-- Available data follows --
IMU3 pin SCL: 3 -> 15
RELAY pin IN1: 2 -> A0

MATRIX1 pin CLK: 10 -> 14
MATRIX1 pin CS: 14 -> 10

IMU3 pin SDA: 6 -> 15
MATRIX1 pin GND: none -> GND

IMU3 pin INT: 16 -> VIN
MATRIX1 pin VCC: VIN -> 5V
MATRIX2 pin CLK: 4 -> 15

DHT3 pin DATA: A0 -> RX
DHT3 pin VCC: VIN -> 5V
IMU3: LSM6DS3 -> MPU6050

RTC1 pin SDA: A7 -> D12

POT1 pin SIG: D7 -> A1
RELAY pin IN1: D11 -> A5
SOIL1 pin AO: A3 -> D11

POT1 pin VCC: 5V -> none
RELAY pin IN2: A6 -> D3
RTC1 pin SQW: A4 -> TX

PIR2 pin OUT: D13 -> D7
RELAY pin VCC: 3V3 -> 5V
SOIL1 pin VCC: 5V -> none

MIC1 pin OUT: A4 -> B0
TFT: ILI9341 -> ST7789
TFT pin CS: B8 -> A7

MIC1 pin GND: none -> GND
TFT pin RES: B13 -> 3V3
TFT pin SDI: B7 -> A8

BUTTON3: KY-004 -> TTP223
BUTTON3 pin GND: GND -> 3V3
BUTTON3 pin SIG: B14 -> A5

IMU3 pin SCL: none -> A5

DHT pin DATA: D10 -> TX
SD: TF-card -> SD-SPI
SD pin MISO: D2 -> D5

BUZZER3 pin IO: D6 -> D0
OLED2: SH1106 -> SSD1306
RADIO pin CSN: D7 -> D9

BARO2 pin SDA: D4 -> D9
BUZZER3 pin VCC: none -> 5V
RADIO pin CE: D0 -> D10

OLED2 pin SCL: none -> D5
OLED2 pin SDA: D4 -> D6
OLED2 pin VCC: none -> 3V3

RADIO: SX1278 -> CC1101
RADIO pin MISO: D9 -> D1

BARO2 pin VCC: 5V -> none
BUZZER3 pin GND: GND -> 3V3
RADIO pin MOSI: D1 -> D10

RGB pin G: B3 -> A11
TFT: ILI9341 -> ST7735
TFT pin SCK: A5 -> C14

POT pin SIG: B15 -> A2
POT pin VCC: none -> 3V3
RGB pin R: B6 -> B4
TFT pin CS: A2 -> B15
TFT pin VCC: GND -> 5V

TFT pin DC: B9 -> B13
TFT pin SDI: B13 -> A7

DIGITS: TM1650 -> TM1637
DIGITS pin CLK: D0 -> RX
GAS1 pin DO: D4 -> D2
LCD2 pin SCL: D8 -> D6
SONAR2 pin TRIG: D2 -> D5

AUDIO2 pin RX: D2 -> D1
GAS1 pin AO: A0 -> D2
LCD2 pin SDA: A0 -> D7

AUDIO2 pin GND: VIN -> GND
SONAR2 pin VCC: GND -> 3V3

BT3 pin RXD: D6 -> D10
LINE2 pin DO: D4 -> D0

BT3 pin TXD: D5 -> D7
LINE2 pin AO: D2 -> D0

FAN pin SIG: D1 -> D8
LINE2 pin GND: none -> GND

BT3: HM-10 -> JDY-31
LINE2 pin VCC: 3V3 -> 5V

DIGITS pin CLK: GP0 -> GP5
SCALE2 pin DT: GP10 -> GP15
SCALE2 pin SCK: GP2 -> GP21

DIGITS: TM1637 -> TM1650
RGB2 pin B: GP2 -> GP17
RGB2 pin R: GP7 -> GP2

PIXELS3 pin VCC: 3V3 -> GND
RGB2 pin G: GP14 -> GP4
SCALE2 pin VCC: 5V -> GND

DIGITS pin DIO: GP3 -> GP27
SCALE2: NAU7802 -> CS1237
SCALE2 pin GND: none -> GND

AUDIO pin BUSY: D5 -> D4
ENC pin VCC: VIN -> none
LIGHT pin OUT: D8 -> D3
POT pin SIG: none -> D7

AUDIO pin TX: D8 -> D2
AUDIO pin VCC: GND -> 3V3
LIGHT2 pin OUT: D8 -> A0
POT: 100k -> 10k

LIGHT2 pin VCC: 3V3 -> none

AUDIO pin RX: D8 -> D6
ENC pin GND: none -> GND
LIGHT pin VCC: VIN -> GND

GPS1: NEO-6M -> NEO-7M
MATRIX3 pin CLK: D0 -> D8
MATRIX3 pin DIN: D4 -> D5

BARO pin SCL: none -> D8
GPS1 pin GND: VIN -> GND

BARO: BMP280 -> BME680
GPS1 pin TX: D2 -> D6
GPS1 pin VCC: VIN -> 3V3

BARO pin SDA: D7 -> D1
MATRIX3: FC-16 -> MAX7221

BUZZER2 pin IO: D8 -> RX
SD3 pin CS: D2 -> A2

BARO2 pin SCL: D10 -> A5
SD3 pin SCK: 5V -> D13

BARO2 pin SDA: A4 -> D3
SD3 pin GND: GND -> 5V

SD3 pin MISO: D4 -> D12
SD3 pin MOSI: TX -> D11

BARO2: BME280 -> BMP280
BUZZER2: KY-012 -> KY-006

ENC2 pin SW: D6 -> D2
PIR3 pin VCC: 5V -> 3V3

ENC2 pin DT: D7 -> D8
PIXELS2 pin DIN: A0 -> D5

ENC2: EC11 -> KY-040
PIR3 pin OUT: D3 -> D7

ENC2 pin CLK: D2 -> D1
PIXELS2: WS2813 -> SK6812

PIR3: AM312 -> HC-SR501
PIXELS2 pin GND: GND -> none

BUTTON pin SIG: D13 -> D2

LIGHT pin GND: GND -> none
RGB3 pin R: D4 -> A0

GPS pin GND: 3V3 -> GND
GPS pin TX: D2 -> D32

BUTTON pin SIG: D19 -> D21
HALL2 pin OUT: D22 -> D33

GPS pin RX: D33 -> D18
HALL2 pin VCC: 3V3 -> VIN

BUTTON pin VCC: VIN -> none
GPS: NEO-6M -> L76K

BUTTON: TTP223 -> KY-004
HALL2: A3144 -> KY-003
-- Available data concluded --
Down to the last line, restate the records exactly.

IMU3 pin SCL: 3 -> 15
RELAY pin IN1: 2 -> A0

MATRIX1 pin CLK: 10 -> 14
MATRIX1 pin CS: 14 -> 10

IMU3 pin SDA: 6 -> 15
MATRIX1 pin GND: none -> GND

IMU3 pin INT: 16 -> VIN
MATRIX1 pin VCC: VIN -> 5V
MATRIX2 pin CLK: 4 -> 15

DHT3 pin DATA: A0 -> RX
DHT3 pin VCC: VIN -> 5V
IMU3: LSM6DS3 -> MPU6050

RTC1 pin SDA: A7 -> D12

POT1 pin SIG: D7 -> A1
RELAY pin IN1: D11 -> A5
SOIL1 pin AO: A3 -> D11

POT1 pin VCC: 5V -> none
RELAY pin IN2: A6 -> D3
RTC1 pin SQW: A4 -> TX

PIR2 pin OUT: D13 -> D7
RELAY pin VCC: 3V3 -> 5V
SOIL1 pin VCC: 5V -> none

MIC1 pin OUT: A4 -> B0
TFT: ILI9341 -> ST7789
TFT pin CS: B8 -> A7

MIC1 pin GND: none -> GND
TFT pin RES: B13 -> 3V3
TFT pin SDI: B7 -> A8

BUTTON3: KY-004 -> TTP223
BUTTON3 pin GND: GND -> 3V3
BUTTON3 pin SIG: B14 -> A5

IMU3 pin SCL: none -> A5

DHT pin DATA: D10 -> TX
SD: TF-card -> SD-SPI
SD pin MISO: D2 -> D5

BUZZER3 pin IO: D6 -> D0
OLED2: SH1106 -> SSD1306
RADIO pin CSN: D7 -> D9

BARO2 pin SDA: D4 -> D9
BUZZER3 pin VCC: none -> 5V
RADIO pin CE: D0 -> D10

OLED2 pin SCL: none -> D5
OLED2 pin SDA: D4 -> D6
OLED2 pin VCC: none -> 3V3

RADIO: SX1278 -> CC1101
RADIO pin MISO: D9 -> D1

BARO2 pin VCC: 5V -> none
BUZZER3 pin GND: GND -> 3V3
RADIO pin MOSI: D1 -> D10

RGB pin G: B3 -> A11
TFT: ILI9341 -> ST7735
TFT pin SCK: A5 -> C14

POT pin SIG: B15 -> A2
POT pin VCC: none -> 3V3
RGB pin R: B6 -> B4
TFT pin CS: A2 -> B15
TFT pin VCC: GND -> 5V

TFT pin DC: B9 -> B13
TFT pin SDI: B13 -> A7

DIGITS: TM1650 -> TM1637
DIGITS pin CLK: D0 -> RX
GAS1 pin DO: D4 -> D2
LCD2 pin SCL: D8 -> D6
SONAR2 pin TRIG: D2 -> D5

AUDIO2 pin RX: D2 -> D1
GAS1 pin AO: A0 -> D2
LCD2 pin SDA: A0 -> D7

AUDIO2 pin GND: VIN -> GND
SONAR2 pin VCC: GND -> 3V3

BT3 pin RXD: D6 -> D10
LINE2 pin DO: D4 -> D0

BT3 pin TXD: D5 -> D7
LINE2 pin AO: D2 -> D0

FAN pin SIG: D1 -> D8
LINE2 pin GND: none -> GND

BT3: HM-10 -> JDY-31
LINE2 pin VCC: 3V3 -> 5V

DIGITS pin CLK: GP0 -> GP5
SCALE2 pin DT: GP10 -> GP15
SCALE2 pin SCK: GP2 -> GP21

DIGITS: TM1637 -> TM1650
RGB2 pin B: GP2 -> GP17
RGB2 pin R: GP7 -> GP2

PIXELS3 pin VCC: 3V3 -> GND
RGB2 pin G: GP14 -> GP4
SCALE2 pin VCC: 5V -> GND

DIGITS pin DIO: GP3 -> GP27
SCALE2: NAU7802 -> CS1237
SCALE2 pin GND: none -> GND

AUDIO pin BUSY: D5 -> D4
ENC pin VCC: VIN -> none
LIGHT pin OUT: D8 -> D3
POT pin SIG: none -> D7

AUDIO pin TX: D8 -> D2
AUDIO pin VCC: GND -> 3V3
LIGHT2 pin OUT: D8 -> A0
POT: 100k -> 10k

LIGHT2 pin VCC: 3V3 -> none

AUDIO pin RX: D8 -> D6
ENC pin GND: none -> GND
LIGHT pin VCC: VIN -> GND

GPS1: NEO-6M -> NEO-7M
MATRIX3 pin CLK: D0 -> D8
MATRIX3 pin DIN: D4 -> D5

BARO pin SCL: none -> D8
GPS1 pin GND: VIN -> GND

BARO: BMP280 -> BME680
GPS1 pin TX: D2 -> D6
GPS1 pin VCC: VIN -> 3V3

BARO pin SDA: D7 -> D1
MATRIX3: FC-16 -> MAX7221

BUZZER2 pin IO: D8 -> RX
SD3 pin CS: D2 -> A2

BARO2 pin SCL: D10 -> A5
SD3 pin SCK: 5V -> D13

BARO2 pin SDA: A4 -> D3
SD3 pin GND: GND -> 5V

SD3 pin MISO: D4 -> D12
SD3 pin MOSI: TX -> D11

BARO2: BME280 -> BMP280
BUZZER2: KY-012 -> KY-006

ENC2 pin SW: D6 -> D2
PIR3 pin VCC: 5V -> 3V3

ENC2 pin DT: D7 -> D8
PIXELS2 pin DIN: A0 -> D5

ENC2: EC11 -> KY-040
PIR3 pin OUT: D3 -> D7

ENC2 pin CLK: D2 -> D1
PIXELS2: WS2813 -> SK6812

PIR3: AM312 -> HC-SR501
PIXELS2 pin GND: GND -> none

BUTTON pin SIG: D13 -> D2

LIGHT pin GND: GND -> none
RGB3 pin R: D4 -> A0

GPS pin GND: 3V3 -> GND
GPS pin TX: D2 -> D32

BUTTON pin SIG: D19 -> D21
HALL2 pin OUT: D22 -> D33

GPS pin RX: D33 -> D18
HALL2 pin VCC: 3V3 -> VIN

BUTTON pin VCC: VIN -> none
GPS: NEO-6M -> L76K

BUTTON: TTP223 -> KY-004
HALL2: A3144 -> KY-003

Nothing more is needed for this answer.